EXERCISE OBJECTIVE | As soon as the line containing "pink fork [337,199,432,277] -> none" appears in the material below, start returning lines exactly, and end with the line containing "turquoise flashlight [771,132,834,169]".

DATA FOR THIS EXERCISE |
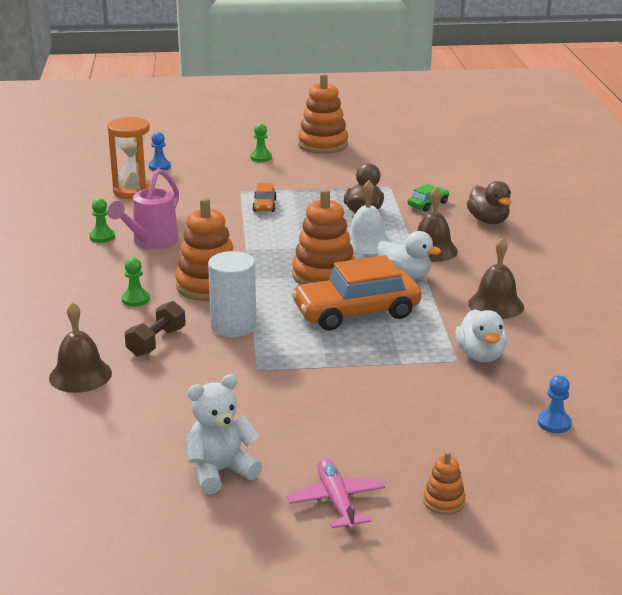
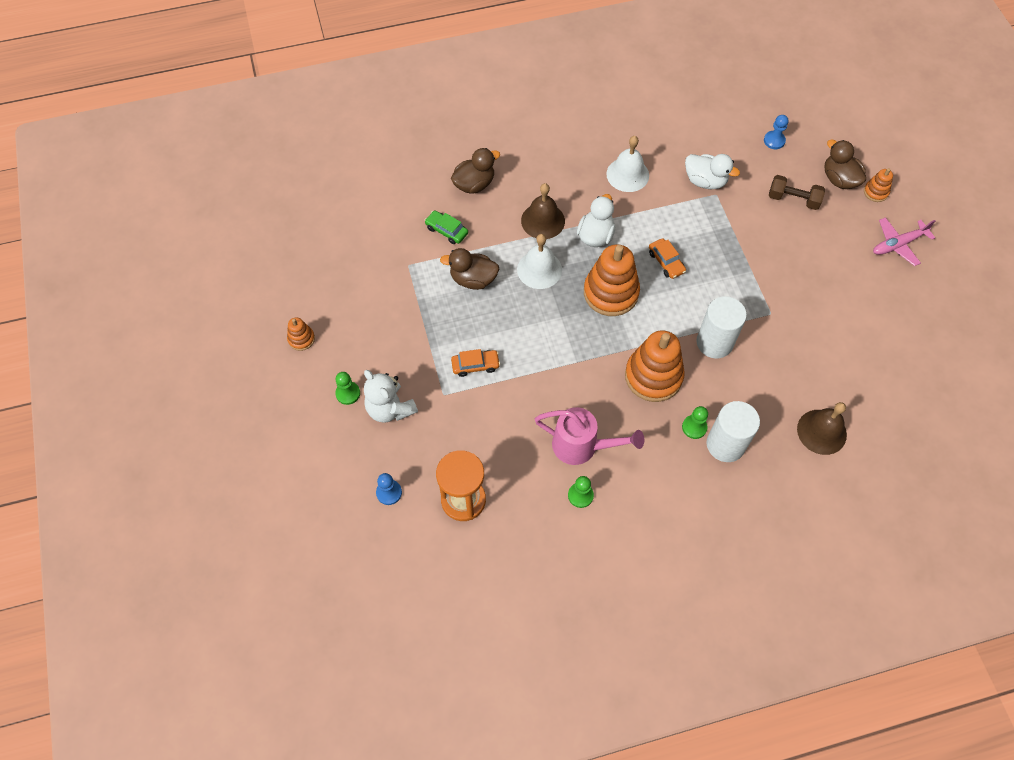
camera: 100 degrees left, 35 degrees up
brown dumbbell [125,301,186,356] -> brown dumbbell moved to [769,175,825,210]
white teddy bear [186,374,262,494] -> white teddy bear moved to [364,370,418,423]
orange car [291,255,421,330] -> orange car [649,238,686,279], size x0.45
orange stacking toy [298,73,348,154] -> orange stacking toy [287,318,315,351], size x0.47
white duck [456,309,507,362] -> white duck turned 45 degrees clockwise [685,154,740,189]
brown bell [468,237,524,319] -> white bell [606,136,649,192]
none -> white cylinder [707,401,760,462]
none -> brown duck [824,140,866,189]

--

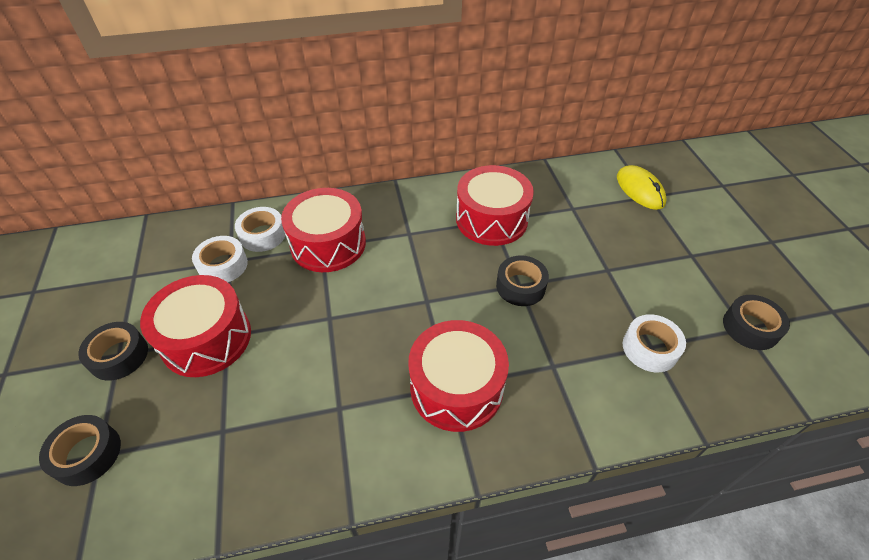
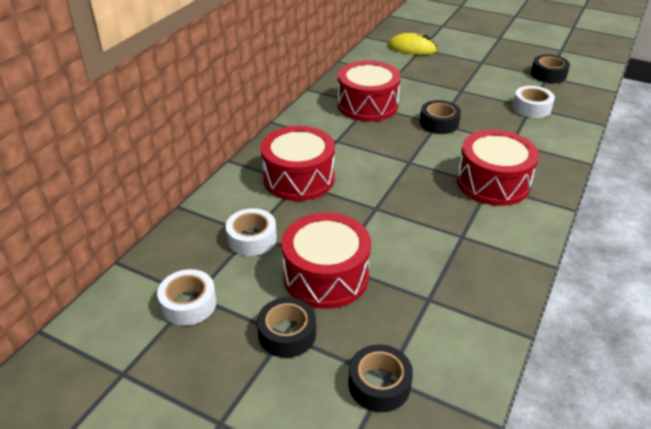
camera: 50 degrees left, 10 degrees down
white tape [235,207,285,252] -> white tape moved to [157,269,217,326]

...

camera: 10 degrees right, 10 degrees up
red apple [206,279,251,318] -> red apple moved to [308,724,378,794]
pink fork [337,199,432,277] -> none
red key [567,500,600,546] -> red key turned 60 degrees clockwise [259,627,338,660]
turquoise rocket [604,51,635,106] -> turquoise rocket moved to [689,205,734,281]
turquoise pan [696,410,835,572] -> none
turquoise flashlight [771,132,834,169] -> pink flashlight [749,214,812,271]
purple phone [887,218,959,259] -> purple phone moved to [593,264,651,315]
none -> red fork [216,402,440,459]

THE ANSWER |
pink fork [337,199,432,277] -> none
red key [567,500,600,546] -> red key turned 60 degrees clockwise [259,627,338,660]
turquoise rocket [604,51,635,106] -> turquoise rocket moved to [689,205,734,281]
turquoise pan [696,410,835,572] -> none
turquoise flashlight [771,132,834,169] -> pink flashlight [749,214,812,271]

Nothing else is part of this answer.